Collection entries
=======

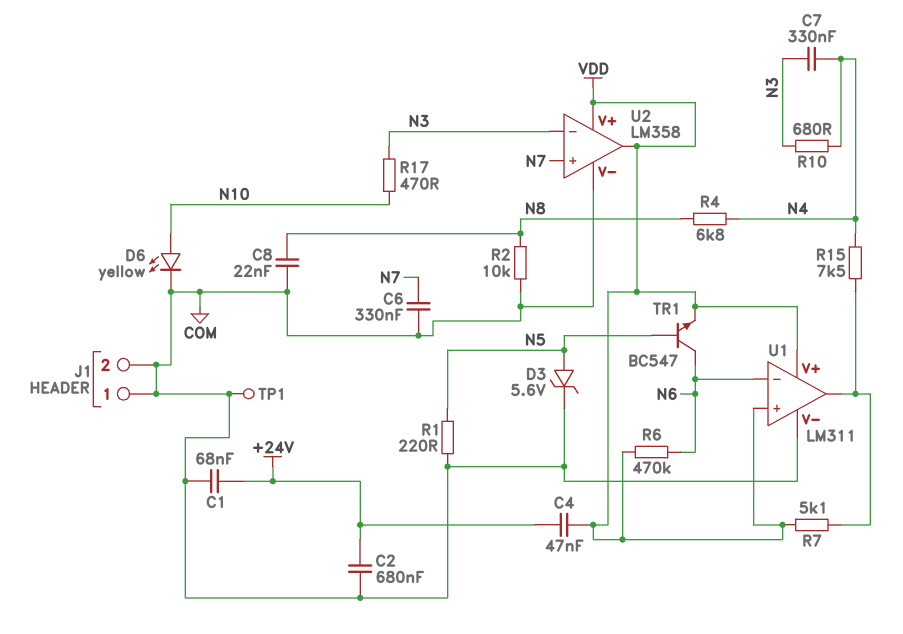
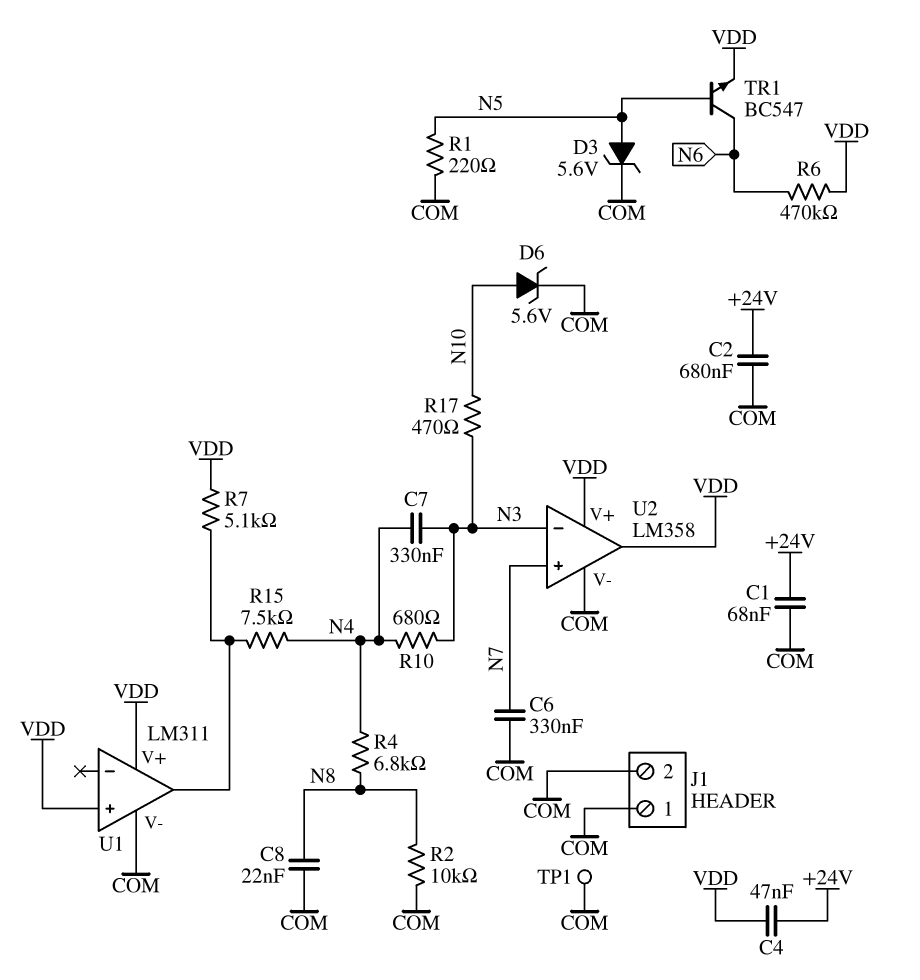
D6: LED yellow (A N10, K COM) -> zener 5.6V (A N10, K COM)
U1 pin in-: N6 -> none

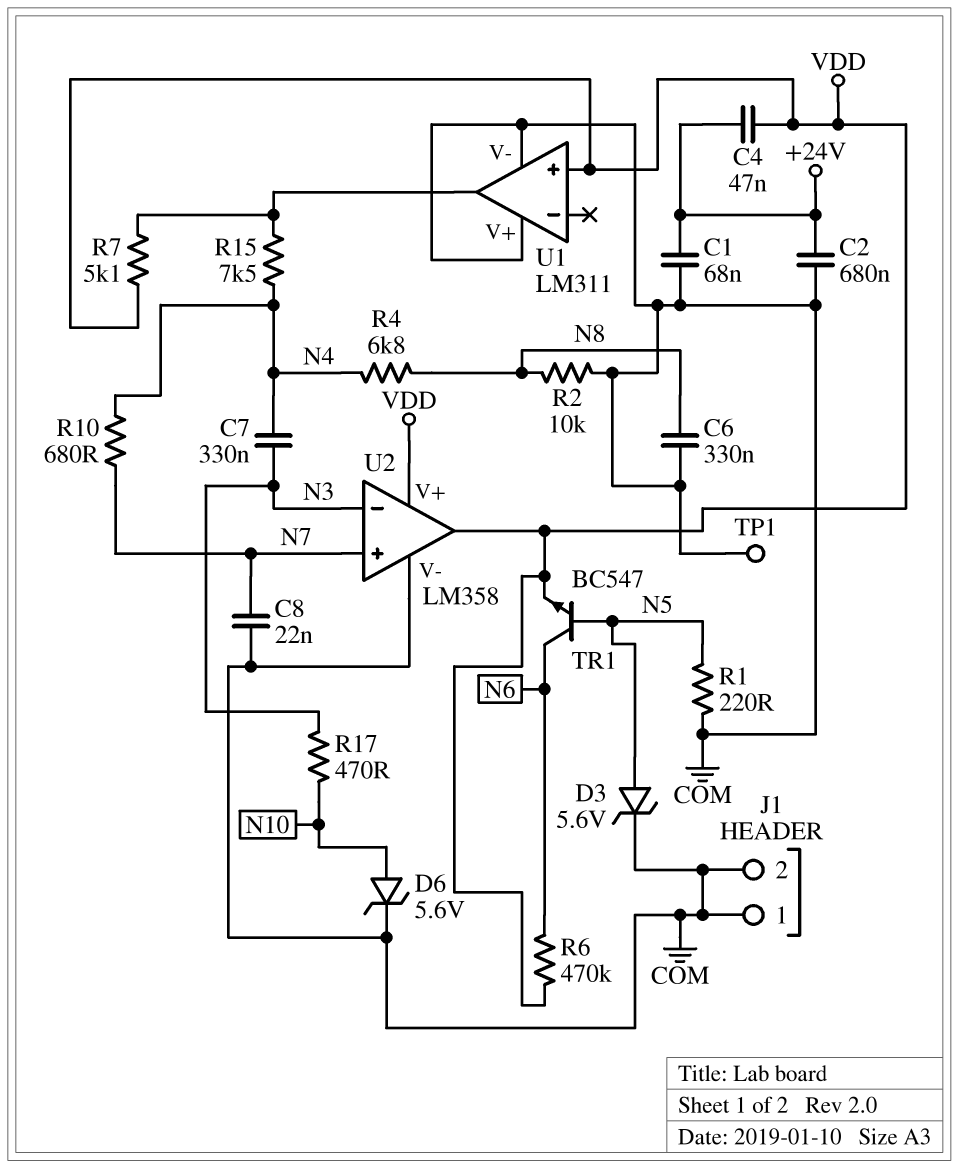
C6: 330nF (COM, N7) -> 330nF (COM, N8)
C8: 22nF (COM, N8) -> 22nF (COM, N7)
R10: 680 (N3, N4) -> 680 (N4, N7)
U1 pin V+: VDD -> COM

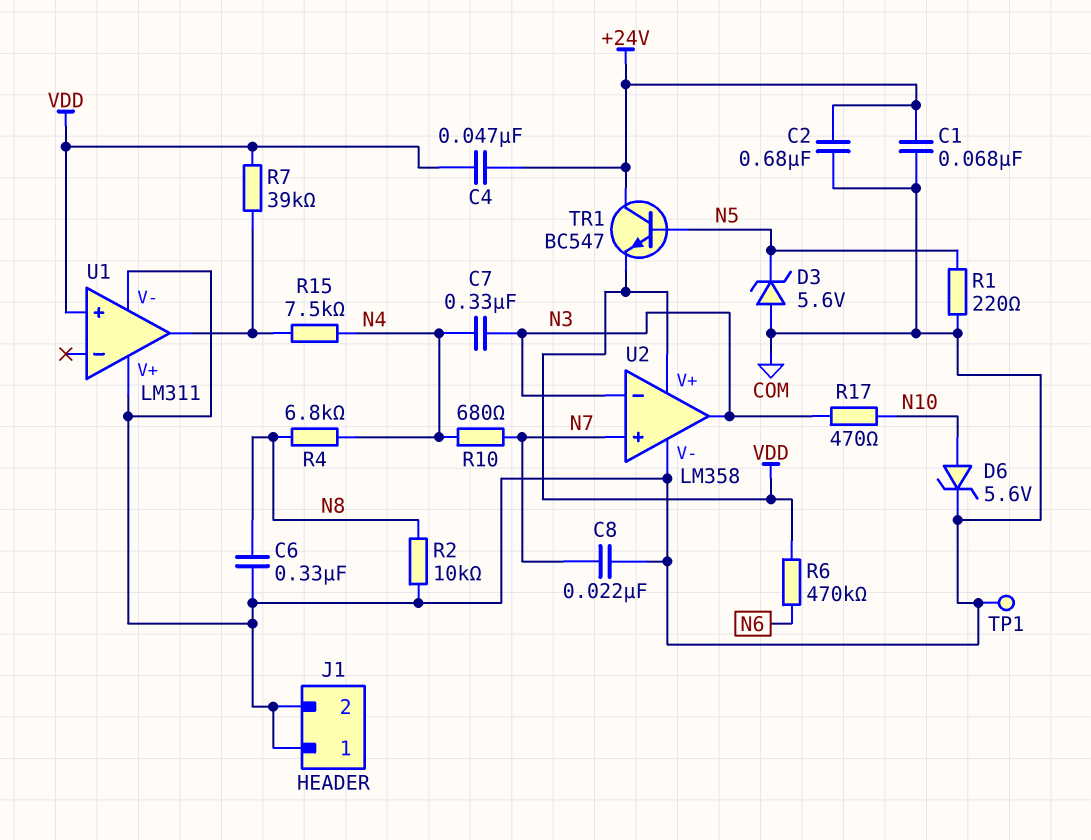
D3: zener 5.6V (A N5, K COM) -> zener 5.6V (A COM, K N5)
R7: 5.1k (U1/out, VDD) -> 39k (U1/out, VDD)
TR1: NPN BC547 (B N5, C N6, E VDD) -> NPN BC547 (B N5, C +24V, E VDD)
U2 pin out: VDD -> N3

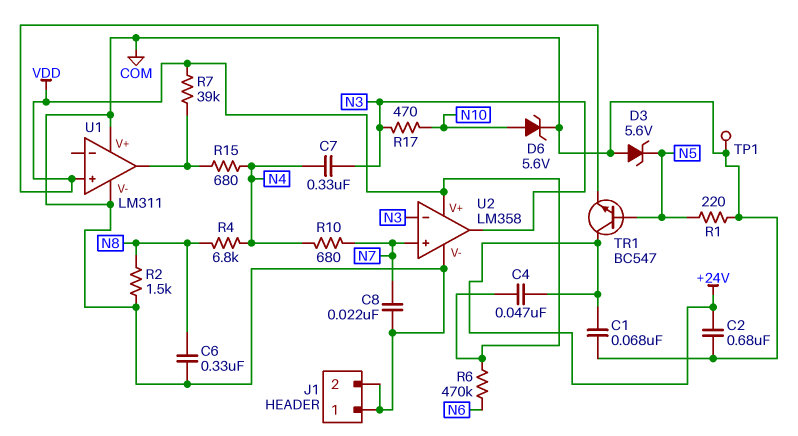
R2: 10k (COM, N8) -> 1.5k (COM, N8)
R15: 7.5k (N4, U1/out) -> 680 (N4, U1/out)

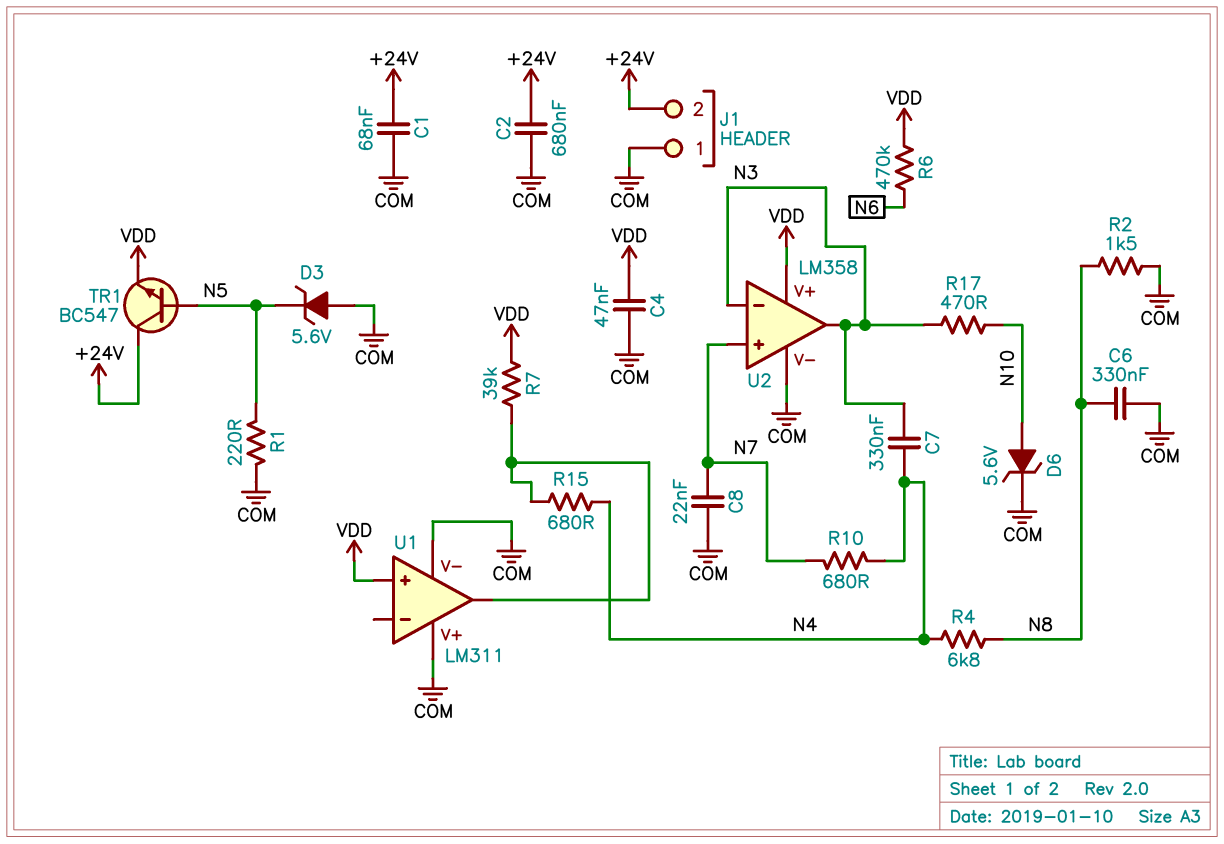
C4: 47nF (+24V, VDD) -> 47nF (COM, VDD)
J1 pin 2: COM -> +24V
TP1: test point (COM) -> none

=======

• [Task objective] An exact retyping of the entries, without images, is the required answer.

• [Task answer]
D6: LED yellow (A N10, K COM) -> zener 5.6V (A N10, K COM)
U1 pin in-: N6 -> none

C6: 330nF (COM, N7) -> 330nF (COM, N8)
C8: 22nF (COM, N8) -> 22nF (COM, N7)
R10: 680 (N3, N4) -> 680 (N4, N7)
U1 pin V+: VDD -> COM

D3: zener 5.6V (A N5, K COM) -> zener 5.6V (A COM, K N5)
R7: 5.1k (U1/out, VDD) -> 39k (U1/out, VDD)
TR1: NPN BC547 (B N5, C N6, E VDD) -> NPN BC547 (B N5, C +24V, E VDD)
U2 pin out: VDD -> N3

R2: 10k (COM, N8) -> 1.5k (COM, N8)
R15: 7.5k (N4, U1/out) -> 680 (N4, U1/out)

C4: 47nF (+24V, VDD) -> 47nF (COM, VDD)
J1 pin 2: COM -> +24V
TP1: test point (COM) -> none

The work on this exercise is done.